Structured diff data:
◇ ◇ ◇ ◇ ◇ ◇ ◇
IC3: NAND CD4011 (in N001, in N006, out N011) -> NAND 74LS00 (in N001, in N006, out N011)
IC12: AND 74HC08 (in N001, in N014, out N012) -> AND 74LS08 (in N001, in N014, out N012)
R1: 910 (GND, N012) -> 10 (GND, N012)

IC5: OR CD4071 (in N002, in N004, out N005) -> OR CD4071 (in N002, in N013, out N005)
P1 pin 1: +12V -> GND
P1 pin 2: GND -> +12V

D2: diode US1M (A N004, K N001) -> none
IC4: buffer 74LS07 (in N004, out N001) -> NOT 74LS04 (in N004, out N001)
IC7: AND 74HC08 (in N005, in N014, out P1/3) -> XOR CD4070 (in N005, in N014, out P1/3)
◇ ◇ ◇ ◇ ◇ ◇ ◇
## TRY IT
Repeat back all entries verbatim.

## OUTPUT FOR THIS EXERCISE
IC3: NAND CD4011 (in N001, in N006, out N011) -> NAND 74LS00 (in N001, in N006, out N011)
IC12: AND 74HC08 (in N001, in N014, out N012) -> AND 74LS08 (in N001, in N014, out N012)
R1: 910 (GND, N012) -> 10 (GND, N012)

IC5: OR CD4071 (in N002, in N004, out N005) -> OR CD4071 (in N002, in N013, out N005)
P1 pin 1: +12V -> GND
P1 pin 2: GND -> +12V

D2: diode US1M (A N004, K N001) -> none
IC4: buffer 74LS07 (in N004, out N001) -> NOT 74LS04 (in N004, out N001)
IC7: AND 74HC08 (in N005, in N014, out P1/3) -> XOR CD4070 (in N005, in N014, out P1/3)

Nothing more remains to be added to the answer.